* **Data to process**
[Start of section]

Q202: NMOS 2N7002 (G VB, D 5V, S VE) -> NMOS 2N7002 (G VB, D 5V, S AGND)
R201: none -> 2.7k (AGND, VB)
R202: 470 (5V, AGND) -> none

[End of section]
[Start of section]

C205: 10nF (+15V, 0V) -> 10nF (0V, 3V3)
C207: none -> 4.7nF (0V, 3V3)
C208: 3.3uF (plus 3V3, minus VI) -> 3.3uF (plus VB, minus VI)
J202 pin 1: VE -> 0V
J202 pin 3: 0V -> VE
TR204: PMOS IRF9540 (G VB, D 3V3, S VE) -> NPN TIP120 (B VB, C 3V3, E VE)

[End of section]
[Start of section]

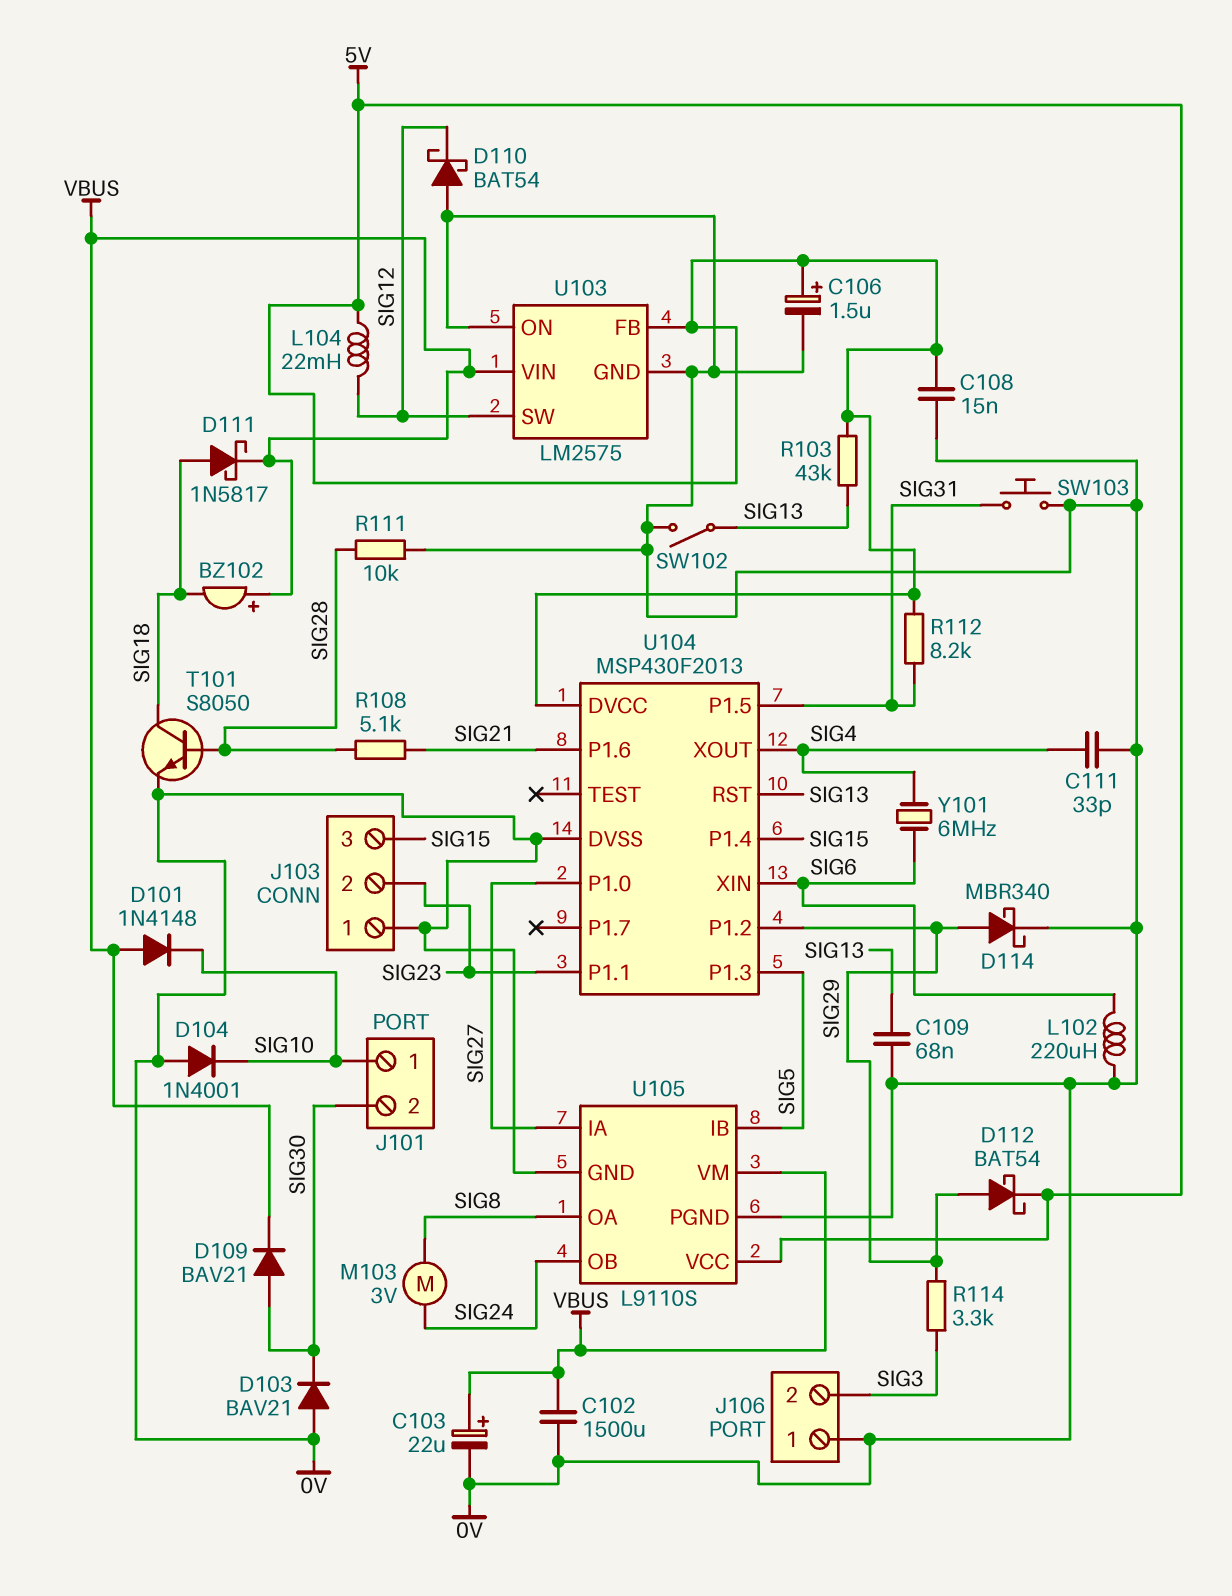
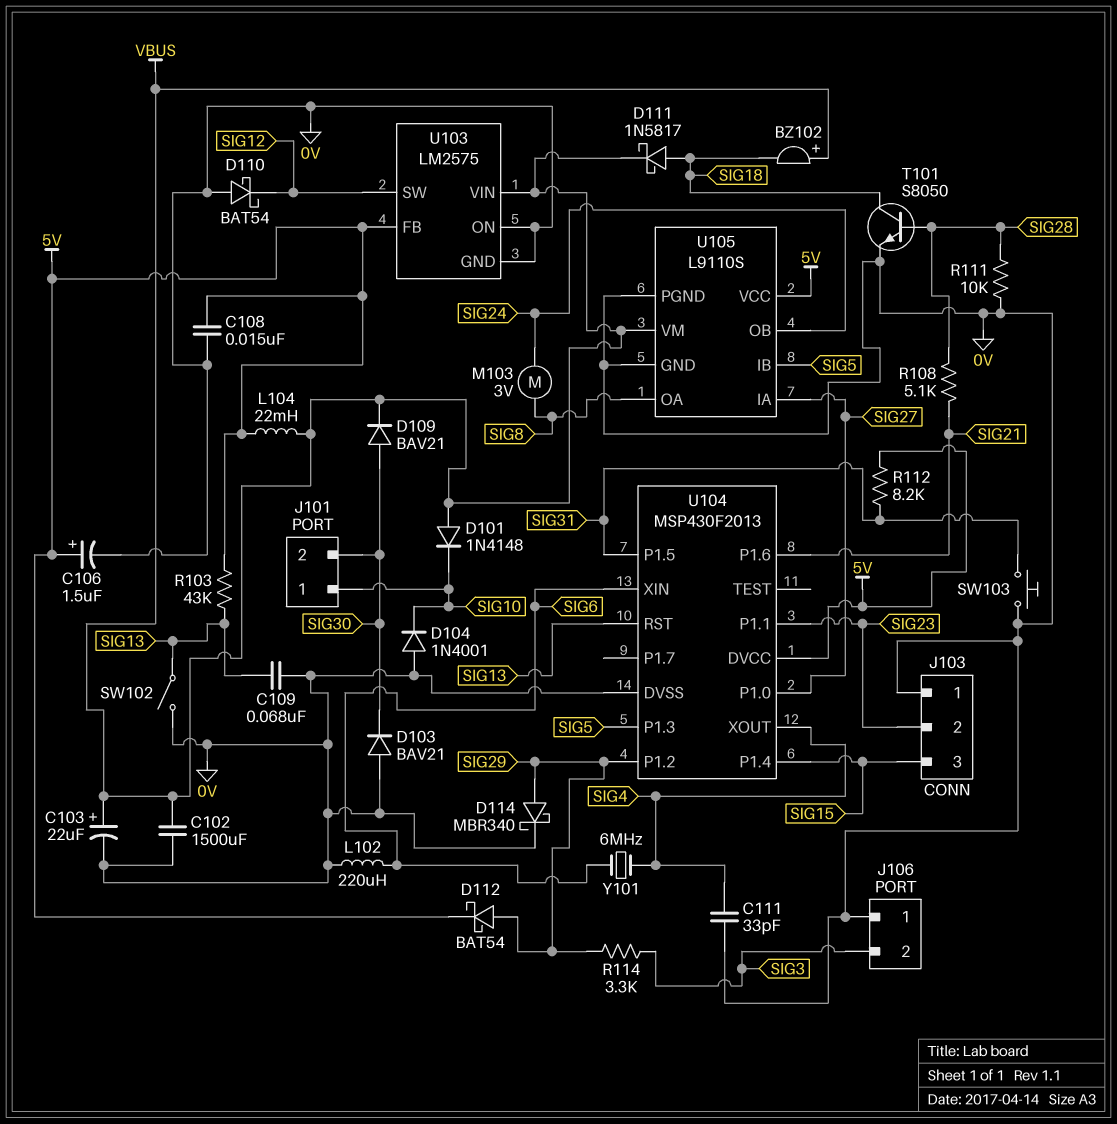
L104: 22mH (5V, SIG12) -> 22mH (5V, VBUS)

[End of section]

Go back to the listing above. Copy word for word the lines from the one with "C208: 3.3uF (plus" through the one with "TR204: PMOS IRF9540", and nothing more.

C208: 3.3uF (plus 3V3, minus VI) -> 3.3uF (plus VB, minus VI)
J202 pin 1: VE -> 0V
J202 pin 3: 0V -> VE
TR204: PMOS IRF9540 (G VB, D 3V3, S VE) -> NPN TIP120 (B VB, C 3V3, E VE)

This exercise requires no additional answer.